TRY IT
Only the lines from the one containing "SERVO1 pin GND: GND -> VIN" through the last line of the material should be returned, each exactly as it stands.

=-=-=

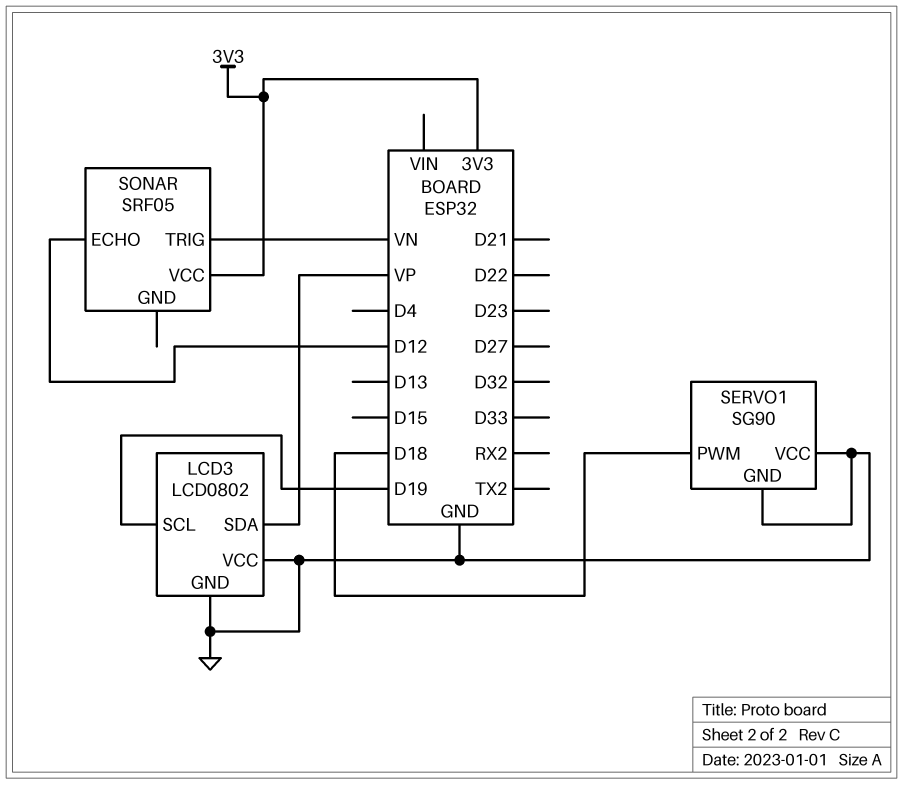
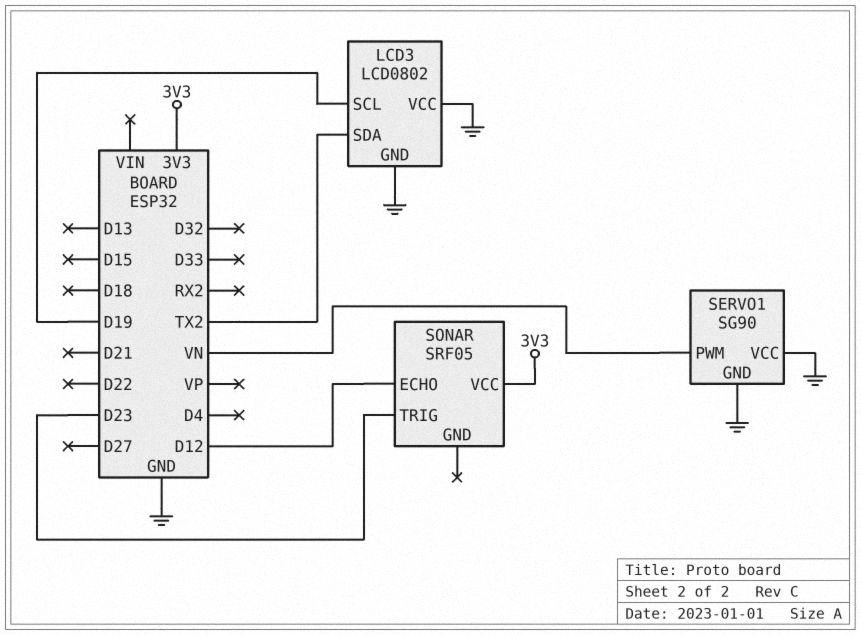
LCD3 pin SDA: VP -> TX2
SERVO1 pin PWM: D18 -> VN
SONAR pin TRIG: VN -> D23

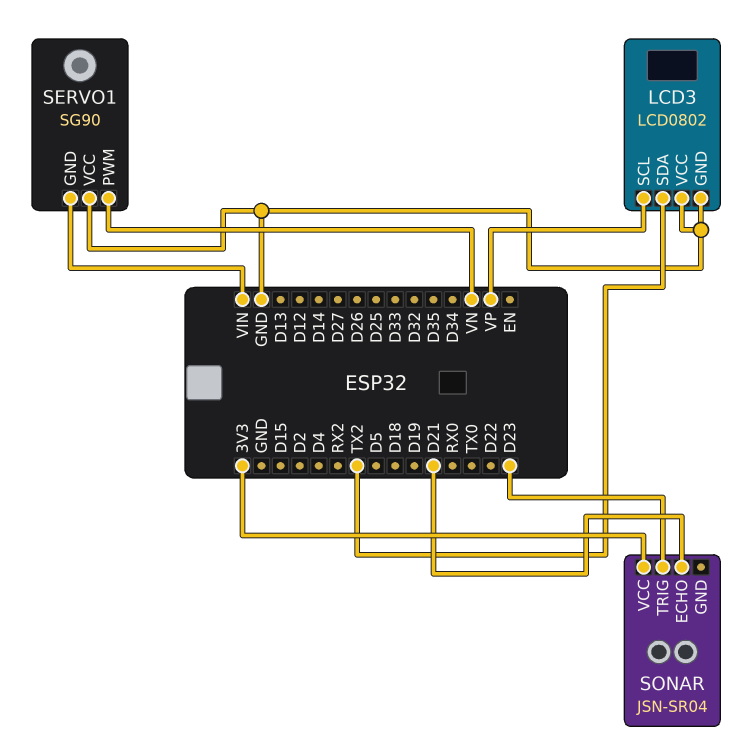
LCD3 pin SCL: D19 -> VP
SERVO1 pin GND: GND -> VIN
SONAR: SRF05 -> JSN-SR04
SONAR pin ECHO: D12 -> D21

=-=-=

RESULT
SERVO1 pin GND: GND -> VIN
SONAR: SRF05 -> JSN-SR04
SONAR pin ECHO: D12 -> D21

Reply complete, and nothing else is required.